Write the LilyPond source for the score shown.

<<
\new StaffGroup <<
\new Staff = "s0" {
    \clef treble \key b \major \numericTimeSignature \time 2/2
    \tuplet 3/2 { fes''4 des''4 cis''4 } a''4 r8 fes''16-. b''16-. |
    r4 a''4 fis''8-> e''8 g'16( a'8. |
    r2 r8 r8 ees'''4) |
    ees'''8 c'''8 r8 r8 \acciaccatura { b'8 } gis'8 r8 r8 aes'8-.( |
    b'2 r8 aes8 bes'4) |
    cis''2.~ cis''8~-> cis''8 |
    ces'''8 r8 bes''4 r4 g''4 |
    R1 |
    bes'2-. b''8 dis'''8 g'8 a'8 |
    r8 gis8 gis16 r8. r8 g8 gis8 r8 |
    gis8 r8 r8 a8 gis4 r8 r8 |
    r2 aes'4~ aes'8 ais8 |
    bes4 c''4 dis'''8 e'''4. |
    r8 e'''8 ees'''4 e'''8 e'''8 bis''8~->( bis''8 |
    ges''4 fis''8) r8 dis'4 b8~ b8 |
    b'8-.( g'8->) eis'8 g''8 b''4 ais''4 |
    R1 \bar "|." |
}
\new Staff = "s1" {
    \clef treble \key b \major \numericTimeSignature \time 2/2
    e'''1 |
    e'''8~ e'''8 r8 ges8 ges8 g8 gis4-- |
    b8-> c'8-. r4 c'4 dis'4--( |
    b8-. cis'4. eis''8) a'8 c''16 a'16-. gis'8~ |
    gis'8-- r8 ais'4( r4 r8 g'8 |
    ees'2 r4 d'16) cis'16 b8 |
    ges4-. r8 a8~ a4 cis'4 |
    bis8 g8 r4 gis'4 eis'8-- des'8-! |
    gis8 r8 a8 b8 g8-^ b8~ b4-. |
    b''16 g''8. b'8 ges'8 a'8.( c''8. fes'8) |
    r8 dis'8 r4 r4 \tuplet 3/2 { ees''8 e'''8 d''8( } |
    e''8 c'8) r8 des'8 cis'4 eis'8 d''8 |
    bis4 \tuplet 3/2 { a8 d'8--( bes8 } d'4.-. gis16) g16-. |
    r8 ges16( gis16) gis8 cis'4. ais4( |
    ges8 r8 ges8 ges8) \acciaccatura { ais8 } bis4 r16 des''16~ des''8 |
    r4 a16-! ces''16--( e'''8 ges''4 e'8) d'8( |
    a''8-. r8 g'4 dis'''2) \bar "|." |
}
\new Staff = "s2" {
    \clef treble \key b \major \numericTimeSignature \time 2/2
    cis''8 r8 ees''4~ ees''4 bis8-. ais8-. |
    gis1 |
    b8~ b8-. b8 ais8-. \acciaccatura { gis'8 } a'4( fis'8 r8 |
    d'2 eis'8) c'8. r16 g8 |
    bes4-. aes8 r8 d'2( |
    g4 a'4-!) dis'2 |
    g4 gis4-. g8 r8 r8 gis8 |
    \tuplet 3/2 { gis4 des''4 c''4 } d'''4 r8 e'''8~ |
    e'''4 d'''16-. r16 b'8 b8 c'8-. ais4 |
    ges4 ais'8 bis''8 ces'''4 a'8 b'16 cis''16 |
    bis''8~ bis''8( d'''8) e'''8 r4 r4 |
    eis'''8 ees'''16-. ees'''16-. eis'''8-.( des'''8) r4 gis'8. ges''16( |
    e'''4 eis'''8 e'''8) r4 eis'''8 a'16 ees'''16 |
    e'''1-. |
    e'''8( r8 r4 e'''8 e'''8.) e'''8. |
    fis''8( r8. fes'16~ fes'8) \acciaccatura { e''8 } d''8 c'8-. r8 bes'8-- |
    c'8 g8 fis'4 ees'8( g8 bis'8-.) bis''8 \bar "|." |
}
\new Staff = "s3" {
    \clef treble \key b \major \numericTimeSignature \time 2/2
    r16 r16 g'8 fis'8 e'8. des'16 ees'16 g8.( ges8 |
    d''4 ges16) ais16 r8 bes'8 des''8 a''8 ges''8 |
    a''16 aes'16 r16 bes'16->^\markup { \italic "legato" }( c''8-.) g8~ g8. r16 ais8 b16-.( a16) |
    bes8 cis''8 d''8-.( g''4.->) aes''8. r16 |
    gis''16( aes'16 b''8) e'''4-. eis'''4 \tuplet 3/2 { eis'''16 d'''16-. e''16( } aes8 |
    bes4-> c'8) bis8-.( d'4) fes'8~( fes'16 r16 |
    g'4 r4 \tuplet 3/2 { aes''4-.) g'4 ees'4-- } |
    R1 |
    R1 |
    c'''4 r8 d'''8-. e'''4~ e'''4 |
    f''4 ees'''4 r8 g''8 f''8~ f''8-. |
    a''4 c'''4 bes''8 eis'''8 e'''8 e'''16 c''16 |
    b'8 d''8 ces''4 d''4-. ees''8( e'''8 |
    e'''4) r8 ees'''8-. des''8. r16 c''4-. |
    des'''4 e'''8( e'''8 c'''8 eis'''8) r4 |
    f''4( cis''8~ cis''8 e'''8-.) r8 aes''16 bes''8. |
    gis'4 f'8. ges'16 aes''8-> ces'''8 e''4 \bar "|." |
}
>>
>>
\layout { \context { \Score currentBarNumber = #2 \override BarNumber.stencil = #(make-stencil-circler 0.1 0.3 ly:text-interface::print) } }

* Job *
Extract every line of the records above that contains the string "acciaccatura".

* Result of this task *
    ees'''8 c'''8 r8 r8 \acciaccatura { b'8 } gis'8 r8 r8 aes'8-.( |
    ges8 r8 ges8 ges8) \acciaccatura { ais8 } bis4 r16 des''16~ des''8 |
    b8~ b8-. b8 ais8-. \acciaccatura { gis'8 } a'4( fis'8 r8 |
    fis''8( r8. fes'16~ fes'8) \acciaccatura { e''8 } d''8 c'8-. r8 bes'8-- |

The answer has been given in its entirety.